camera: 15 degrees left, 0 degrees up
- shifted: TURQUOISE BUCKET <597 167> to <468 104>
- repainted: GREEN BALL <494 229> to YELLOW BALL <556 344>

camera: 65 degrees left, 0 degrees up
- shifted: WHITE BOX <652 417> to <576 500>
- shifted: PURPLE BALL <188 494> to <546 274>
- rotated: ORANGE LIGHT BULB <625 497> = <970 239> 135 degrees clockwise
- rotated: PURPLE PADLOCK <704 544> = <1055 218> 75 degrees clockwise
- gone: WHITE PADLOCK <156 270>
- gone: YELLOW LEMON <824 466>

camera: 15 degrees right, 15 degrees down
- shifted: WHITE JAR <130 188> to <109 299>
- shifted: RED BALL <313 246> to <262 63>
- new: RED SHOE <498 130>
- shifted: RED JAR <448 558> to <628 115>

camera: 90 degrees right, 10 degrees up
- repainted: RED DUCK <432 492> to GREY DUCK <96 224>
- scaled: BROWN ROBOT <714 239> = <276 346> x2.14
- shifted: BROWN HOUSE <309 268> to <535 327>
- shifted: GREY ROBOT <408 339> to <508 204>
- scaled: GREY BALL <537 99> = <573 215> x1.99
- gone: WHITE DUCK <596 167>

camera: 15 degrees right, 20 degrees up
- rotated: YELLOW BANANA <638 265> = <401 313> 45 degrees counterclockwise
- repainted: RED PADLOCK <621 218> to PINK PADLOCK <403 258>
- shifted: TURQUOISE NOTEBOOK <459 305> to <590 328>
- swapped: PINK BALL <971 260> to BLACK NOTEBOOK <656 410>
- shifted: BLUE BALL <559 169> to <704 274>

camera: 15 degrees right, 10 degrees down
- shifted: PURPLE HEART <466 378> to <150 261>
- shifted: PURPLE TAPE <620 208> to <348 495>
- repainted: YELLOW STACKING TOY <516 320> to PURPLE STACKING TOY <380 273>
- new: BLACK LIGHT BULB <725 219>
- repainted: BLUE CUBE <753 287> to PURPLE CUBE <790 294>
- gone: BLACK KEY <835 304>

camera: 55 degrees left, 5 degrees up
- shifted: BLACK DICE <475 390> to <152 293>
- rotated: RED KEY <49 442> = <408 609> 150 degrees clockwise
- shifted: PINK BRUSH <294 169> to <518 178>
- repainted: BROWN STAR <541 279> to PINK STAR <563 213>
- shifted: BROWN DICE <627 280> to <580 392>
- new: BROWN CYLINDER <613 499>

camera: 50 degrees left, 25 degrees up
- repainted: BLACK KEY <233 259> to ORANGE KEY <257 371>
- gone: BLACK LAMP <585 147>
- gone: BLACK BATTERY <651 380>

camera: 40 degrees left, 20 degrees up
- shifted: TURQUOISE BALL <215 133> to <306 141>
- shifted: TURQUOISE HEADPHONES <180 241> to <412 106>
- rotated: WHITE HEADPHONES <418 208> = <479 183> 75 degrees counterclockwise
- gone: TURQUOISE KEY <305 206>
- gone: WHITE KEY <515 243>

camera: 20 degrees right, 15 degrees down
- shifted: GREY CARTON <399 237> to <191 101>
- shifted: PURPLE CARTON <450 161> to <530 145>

---

● **Assigned task**
Please give every entry again, precisely as it appears.

● **Solution to this problem**
camera: 15 degrees left, 0 degrees up
- shifted: TURQUOISE BUCKET <597 167> to <468 104>
- repainted: GREEN BALL <494 229> to YELLOW BALL <556 344>

camera: 65 degrees left, 0 degrees up
- shifted: WHITE BOX <652 417> to <576 500>
- shifted: PURPLE BALL <188 494> to <546 274>
- rotated: ORANGE LIGHT BULB <625 497> = <970 239> 135 degrees clockwise
- rotated: PURPLE PADLOCK <704 544> = <1055 218> 75 degrees clockwise
- gone: WHITE PADLOCK <156 270>
- gone: YELLOW LEMON <824 466>

camera: 15 degrees right, 15 degrees down
- shifted: WHITE JAR <130 188> to <109 299>
- shifted: RED BALL <313 246> to <262 63>
- new: RED SHOE <498 130>
- shifted: RED JAR <448 558> to <628 115>

camera: 90 degrees right, 10 degrees up
- repainted: RED DUCK <432 492> to GREY DUCK <96 224>
- scaled: BROWN ROBOT <714 239> = <276 346> x2.14
- shifted: BROWN HOUSE <309 268> to <535 327>
- shifted: GREY ROBOT <408 339> to <508 204>
- scaled: GREY BALL <537 99> = <573 215> x1.99
- gone: WHITE DUCK <596 167>

camera: 15 degrees right, 20 degrees up
- rotated: YELLOW BANANA <638 265> = <401 313> 45 degrees counterclockwise
- repainted: RED PADLOCK <621 218> to PINK PADLOCK <403 258>
- shifted: TURQUOISE NOTEBOOK <459 305> to <590 328>
- swapped: PINK BALL <971 260> to BLACK NOTEBOOK <656 410>
- shifted: BLUE BALL <559 169> to <704 274>

camera: 15 degrees right, 10 degrees down
- shifted: PURPLE HEART <466 378> to <150 261>
- shifted: PURPLE TAPE <620 208> to <348 495>
- repainted: YELLOW STACKING TOY <516 320> to PURPLE STACKING TOY <380 273>
- new: BLACK LIGHT BULB <725 219>
- repainted: BLUE CUBE <753 287> to PURPLE CUBE <790 294>
- gone: BLACK KEY <835 304>

camera: 55 degrees left, 5 degrees up
- shifted: BLACK DICE <475 390> to <152 293>
- rotated: RED KEY <49 442> = <408 609> 150 degrees clockwise
- shifted: PINK BRUSH <294 169> to <518 178>
- repainted: BROWN STAR <541 279> to PINK STAR <563 213>
- shifted: BROWN DICE <627 280> to <580 392>
- new: BROWN CYLINDER <613 499>

camera: 50 degrees left, 25 degrees up
- repainted: BLACK KEY <233 259> to ORANGE KEY <257 371>
- gone: BLACK LAMP <585 147>
- gone: BLACK BATTERY <651 380>

camera: 40 degrees left, 20 degrees up
- shifted: TURQUOISE BALL <215 133> to <306 141>
- shifted: TURQUOISE HEADPHONES <180 241> to <412 106>
- rotated: WHITE HEADPHONES <418 208> = <479 183> 75 degrees counterclockwise
- gone: TURQUOISE KEY <305 206>
- gone: WHITE KEY <515 243>

camera: 20 degrees right, 15 degrees down
- shifted: GREY CARTON <399 237> to <191 101>
- shifted: PURPLE CARTON <450 161> to <530 145>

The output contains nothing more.